> **About this task**
Retype the records word for word. Skip every image.

> **Provided entries**
════════

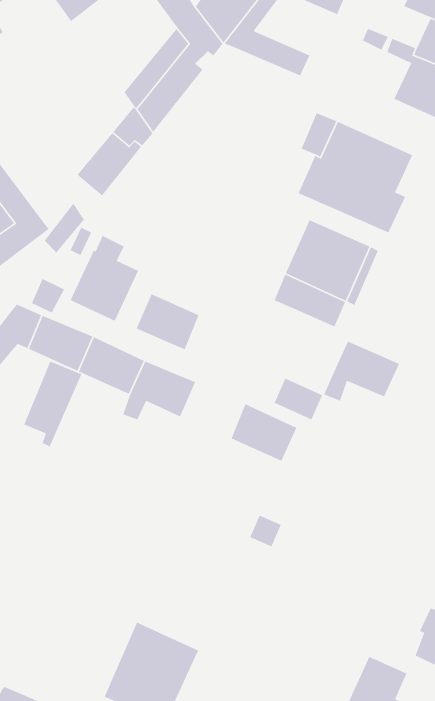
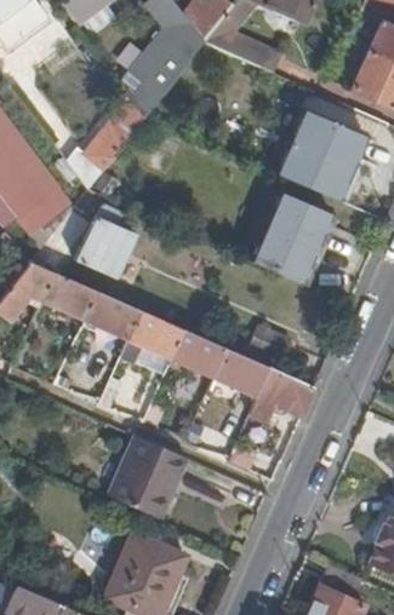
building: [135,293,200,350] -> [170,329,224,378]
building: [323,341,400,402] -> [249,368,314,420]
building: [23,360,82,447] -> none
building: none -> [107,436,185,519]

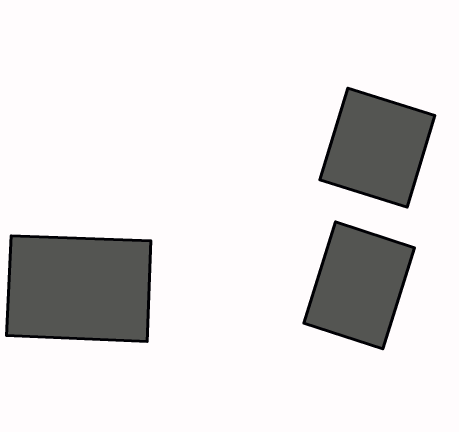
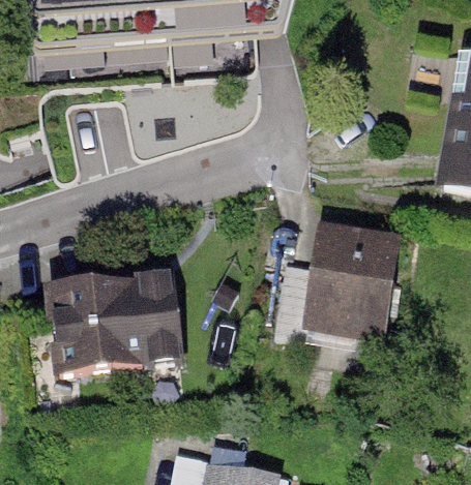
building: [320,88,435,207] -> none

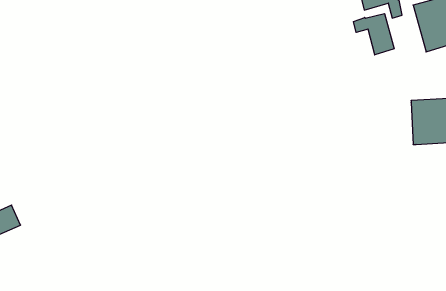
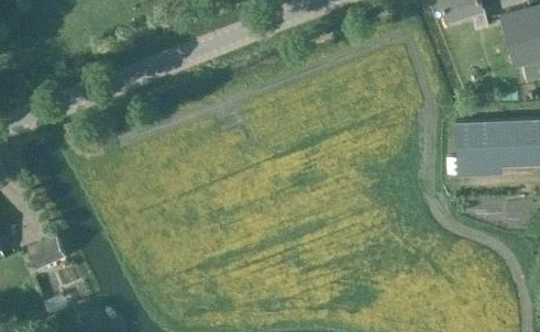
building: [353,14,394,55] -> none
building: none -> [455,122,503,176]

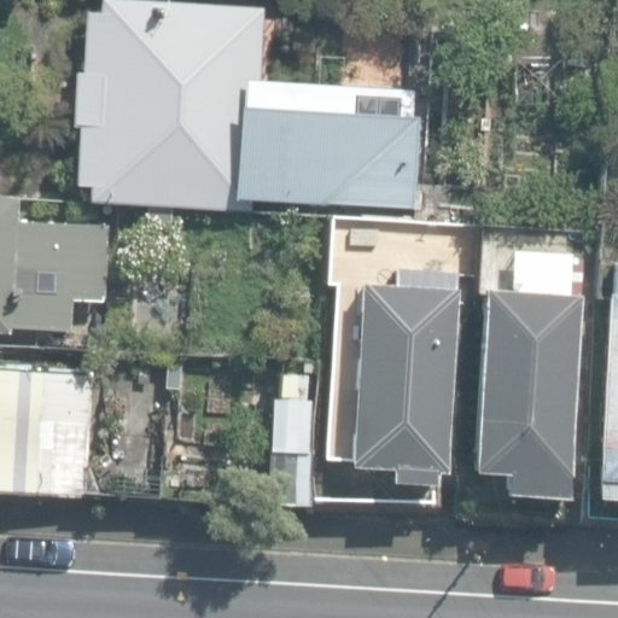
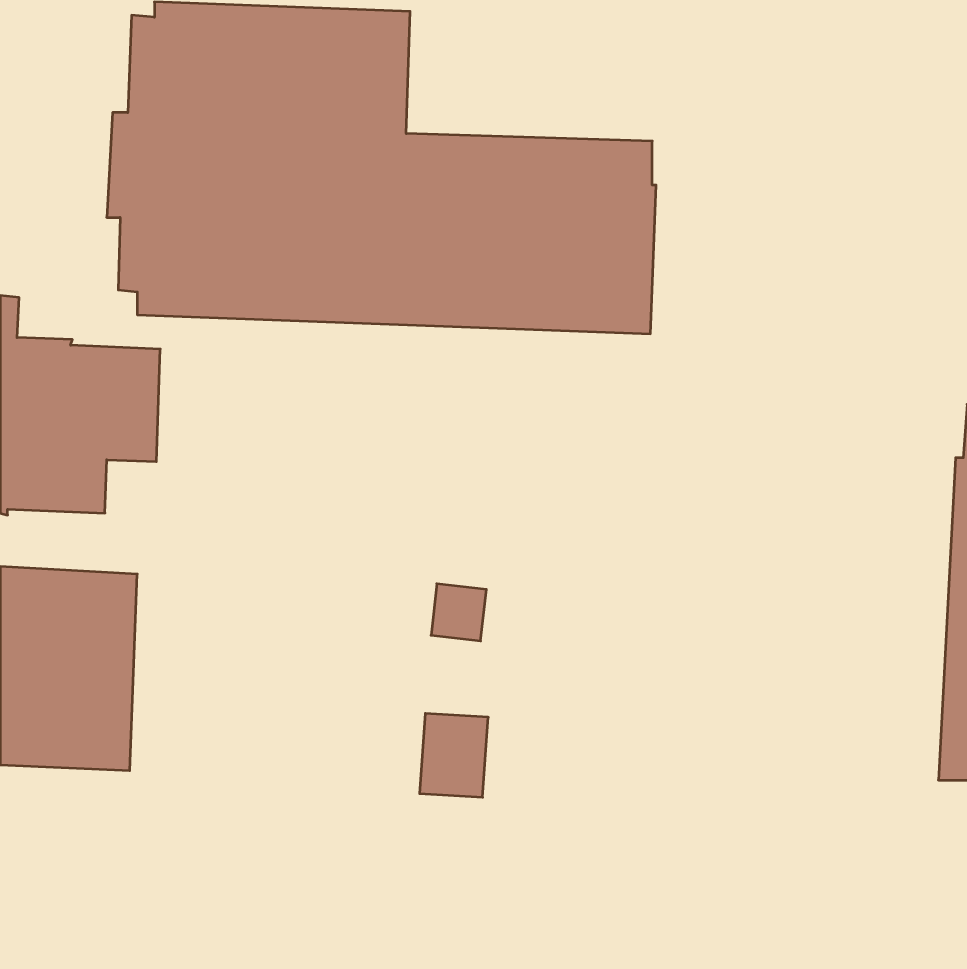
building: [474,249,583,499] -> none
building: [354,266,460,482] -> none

════════

> **Solution for this task**
building: [135,293,200,350] -> [170,329,224,378]
building: [323,341,400,402] -> [249,368,314,420]
building: [23,360,82,447] -> none
building: none -> [107,436,185,519]

building: [320,88,435,207] -> none

building: [353,14,394,55] -> none
building: none -> [455,122,503,176]

building: [474,249,583,499] -> none
building: [354,266,460,482] -> none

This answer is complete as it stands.